## WHAT IS NEEDED:
Set each entry down verbatim, omitting images.

(Items listed in a dataset)
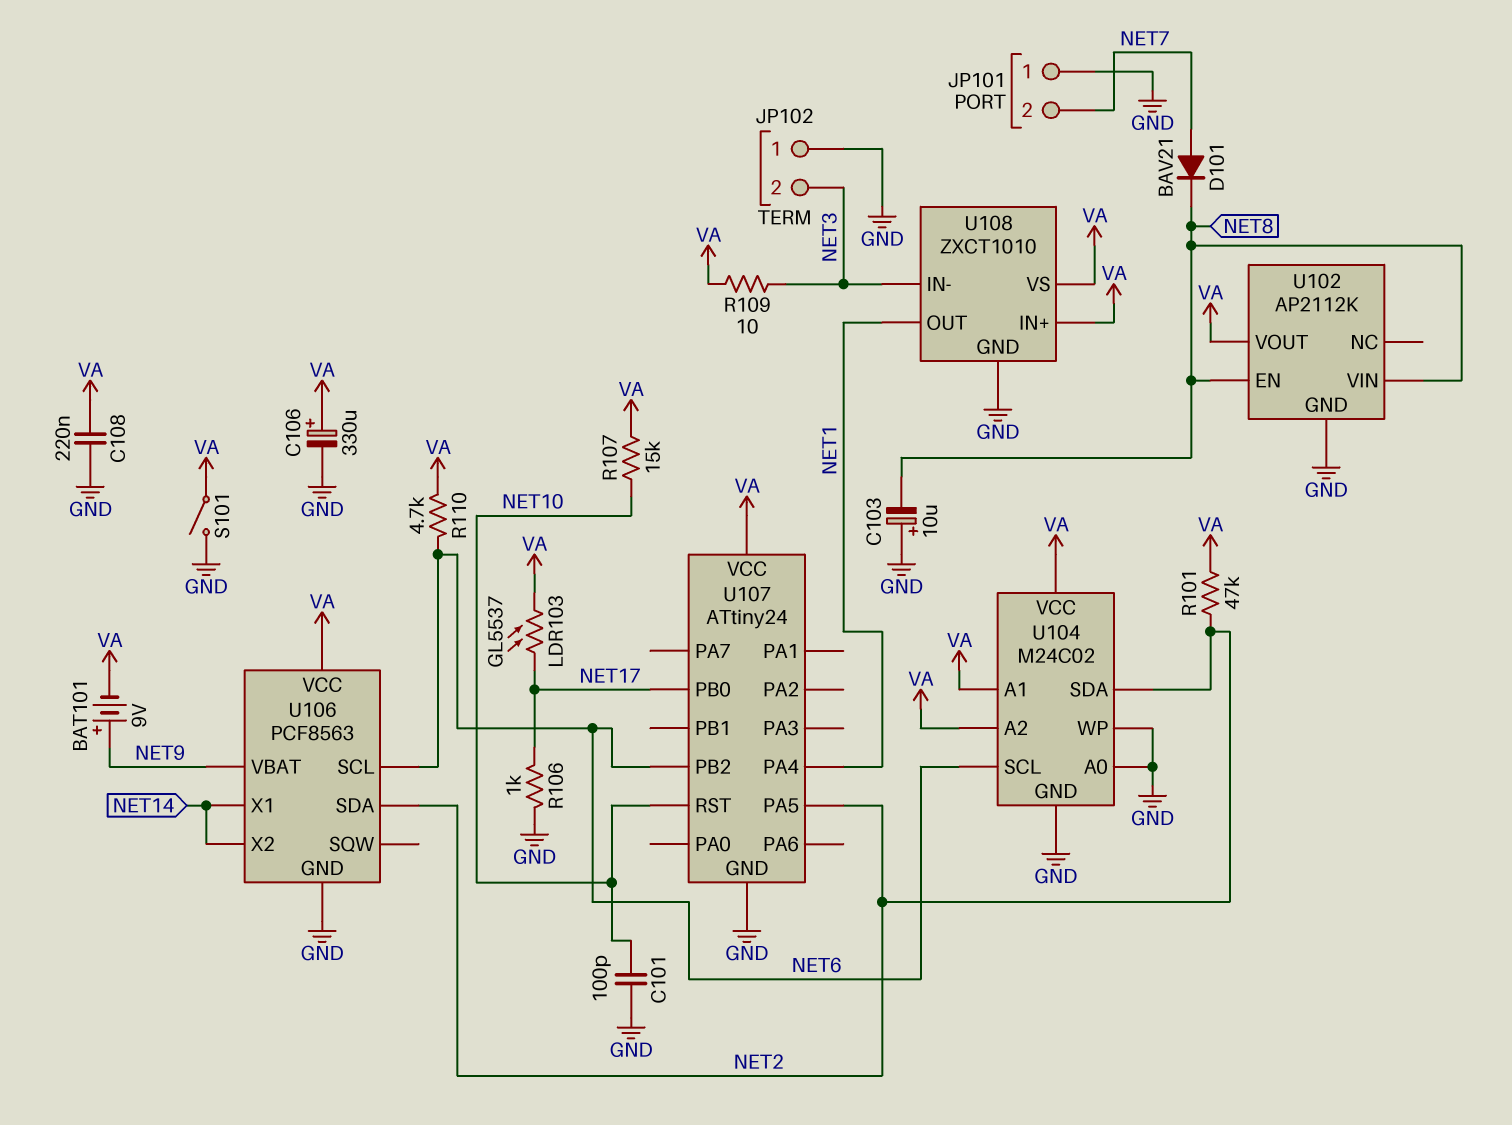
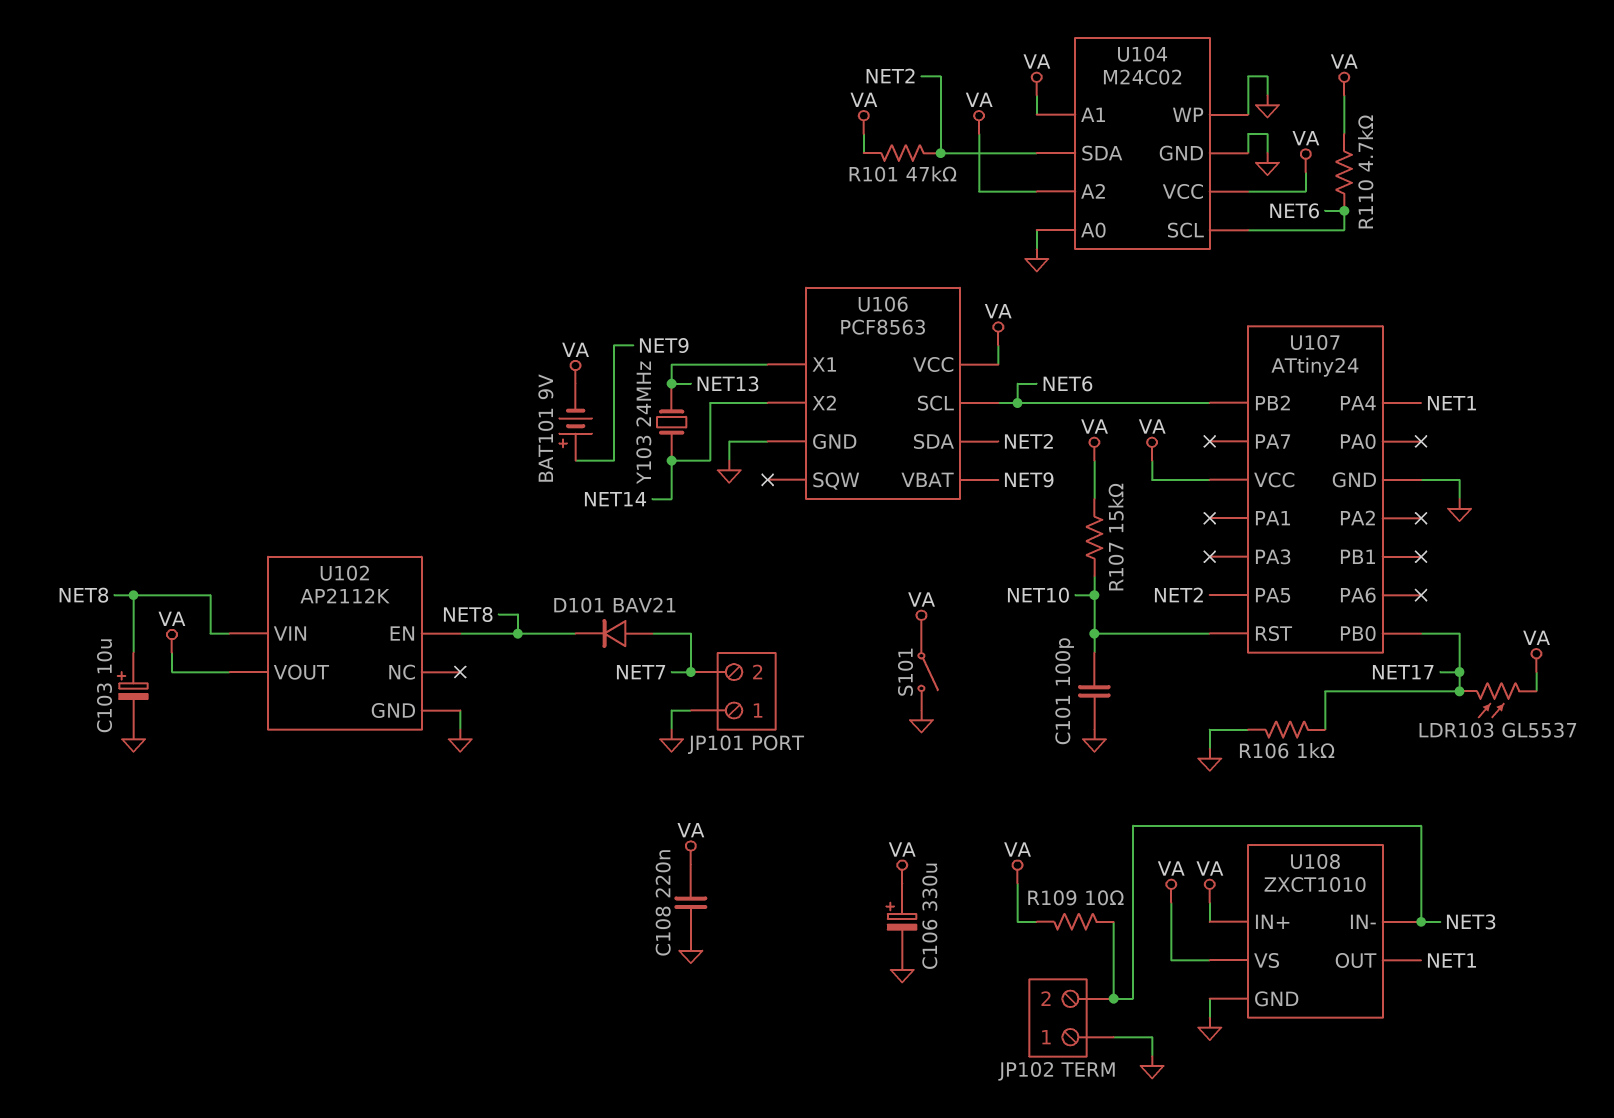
C103: 10uF (plus GND, minus NET8) -> 10uF (plus NET8, minus GND)
U106 pin X1: NET14 -> NET13
Y103: none -> 24MHz (NET13, NET14)

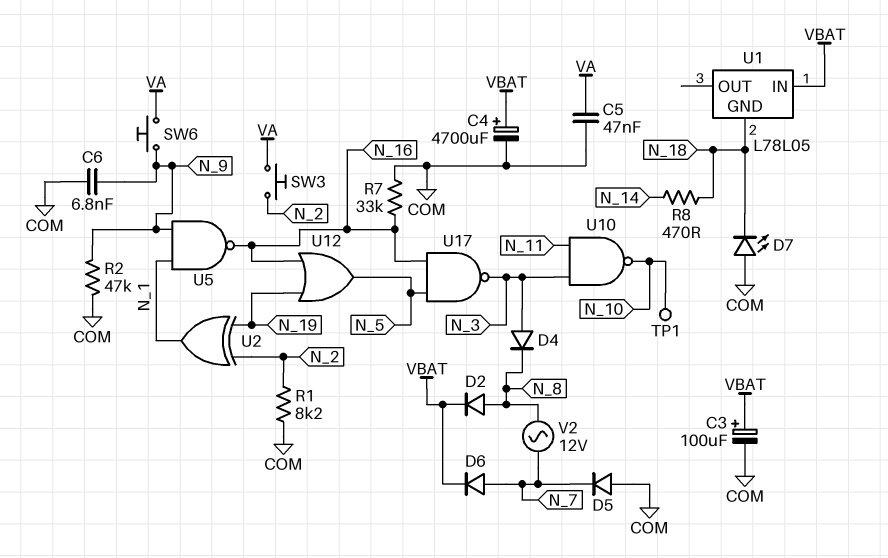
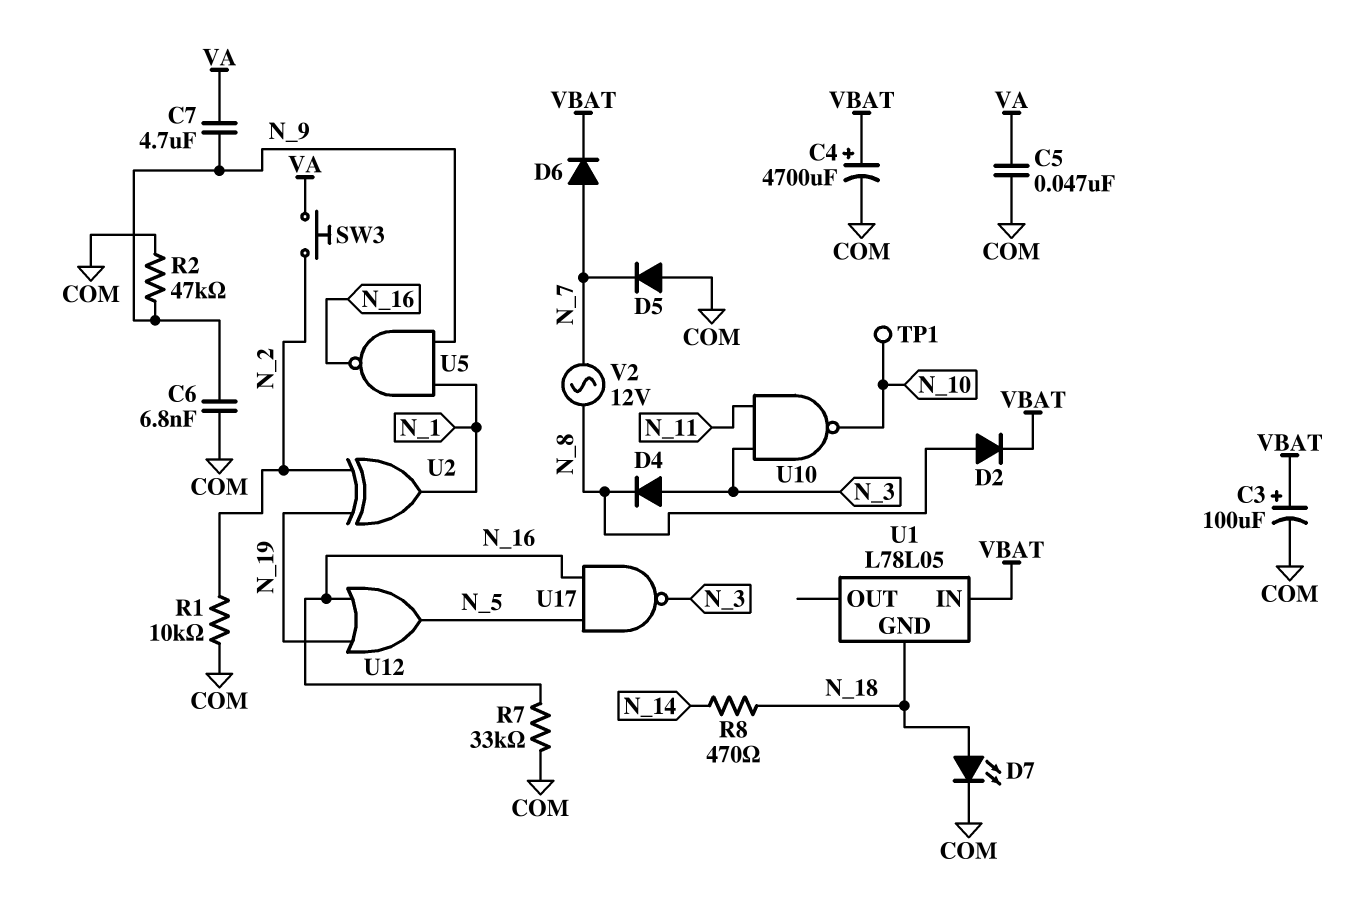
C7: none -> 4.7uF (N_9, VA)
D7: LED (A COM, K N_18) -> LED (A N_18, K COM)
R1: 8.2k (COM, N_2) -> 10k (COM, N_2)
SW6: button (N_9, VA) -> none

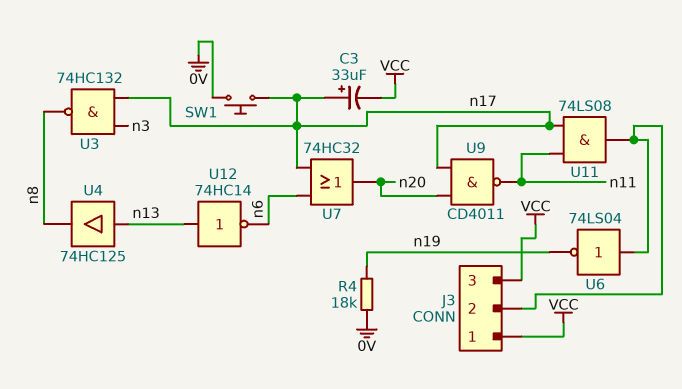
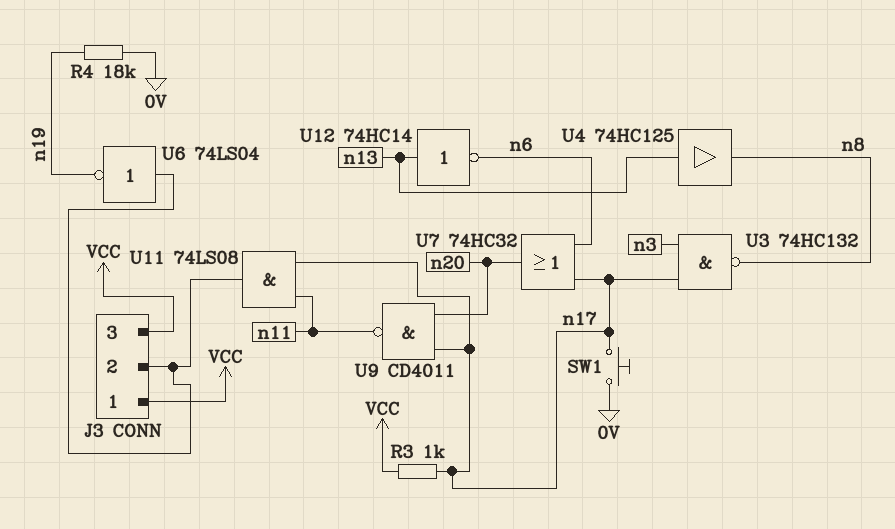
C3: 33uF (plus n17, minus VCC) -> none
R3: none -> 1k (VCC, n17)

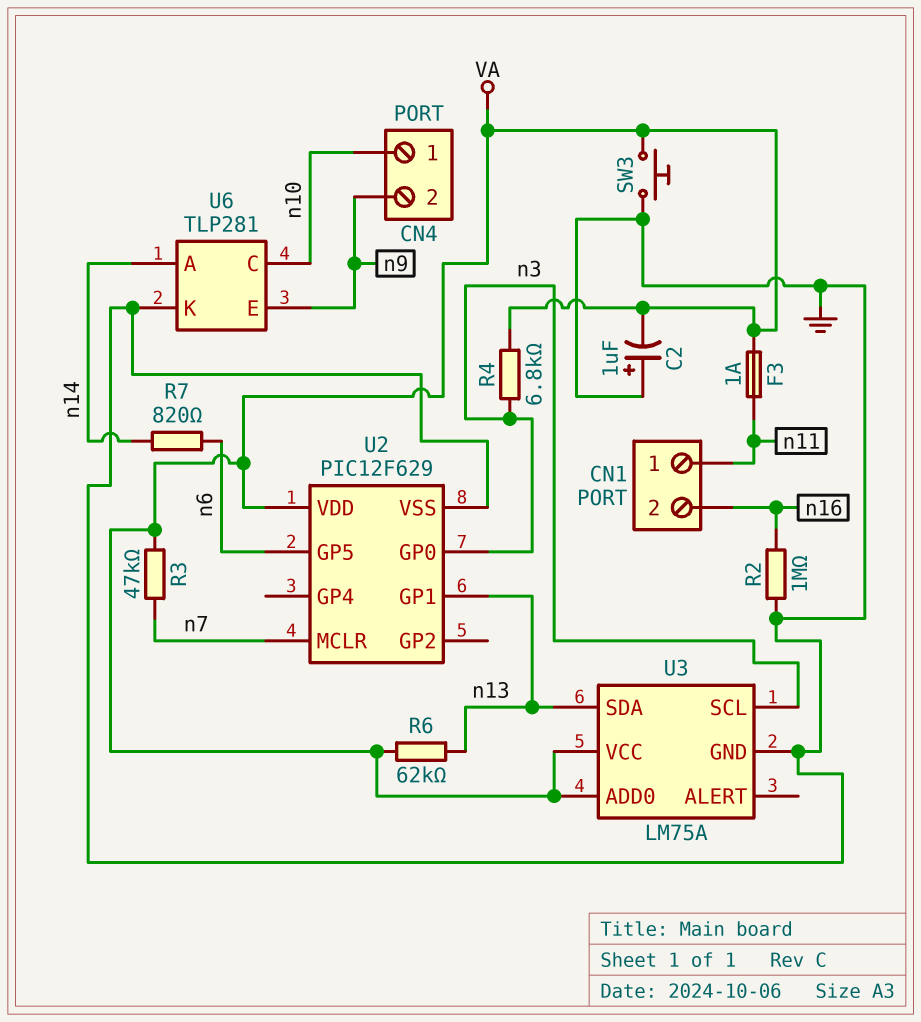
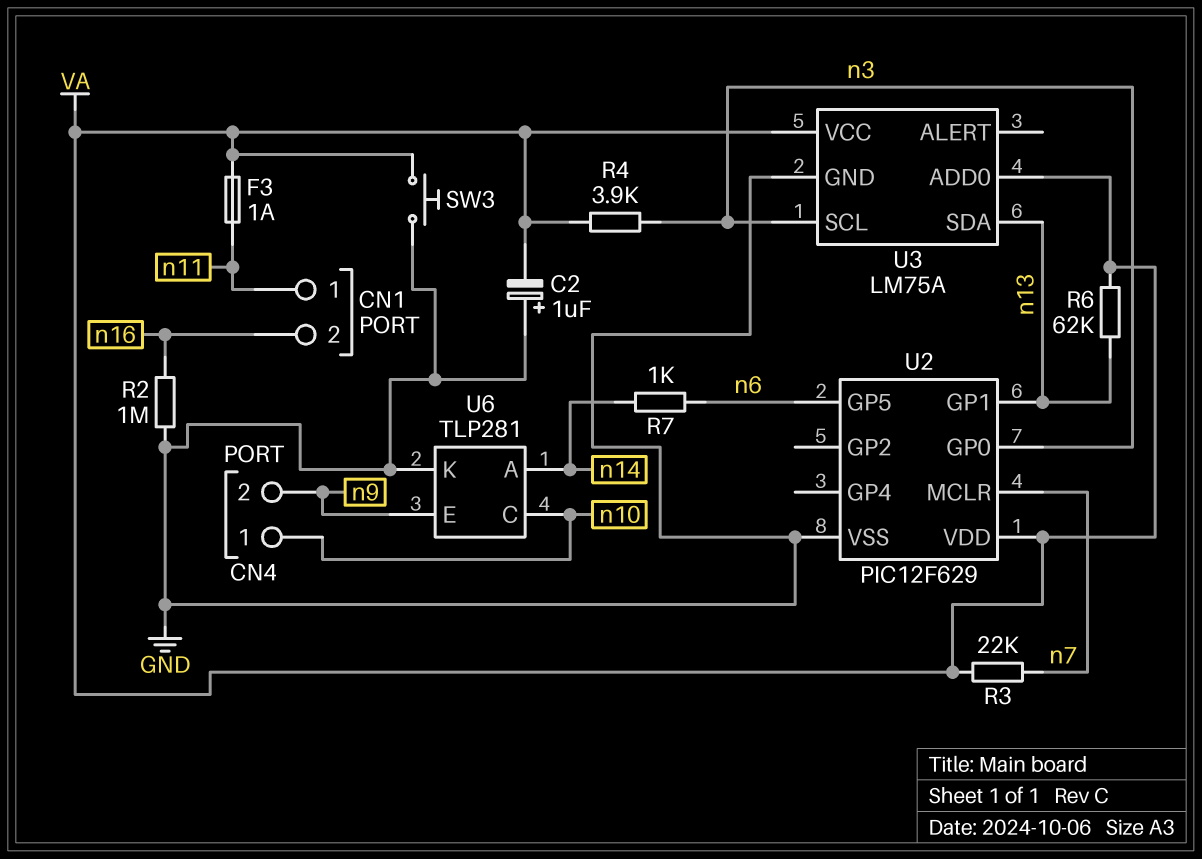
R3: 47k (VA, n7) -> 22k (VA, n7)
R4: 6.8k (VA, n3) -> 3.9k (VA, n3)
R7: 820 (n6, n14) -> 1k (n6, n14)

## WRITTEN SOLUTION:
C103: 10uF (plus GND, minus NET8) -> 10uF (plus NET8, minus GND)
U106 pin X1: NET14 -> NET13
Y103: none -> 24MHz (NET13, NET14)

C7: none -> 4.7uF (N_9, VA)
D7: LED (A COM, K N_18) -> LED (A N_18, K COM)
R1: 8.2k (COM, N_2) -> 10k (COM, N_2)
SW6: button (N_9, VA) -> none

C3: 33uF (plus n17, minus VCC) -> none
R3: none -> 1k (VCC, n17)

R3: 47k (VA, n7) -> 22k (VA, n7)
R4: 6.8k (VA, n3) -> 3.9k (VA, n3)
R7: 820 (n6, n14) -> 1k (n6, n14)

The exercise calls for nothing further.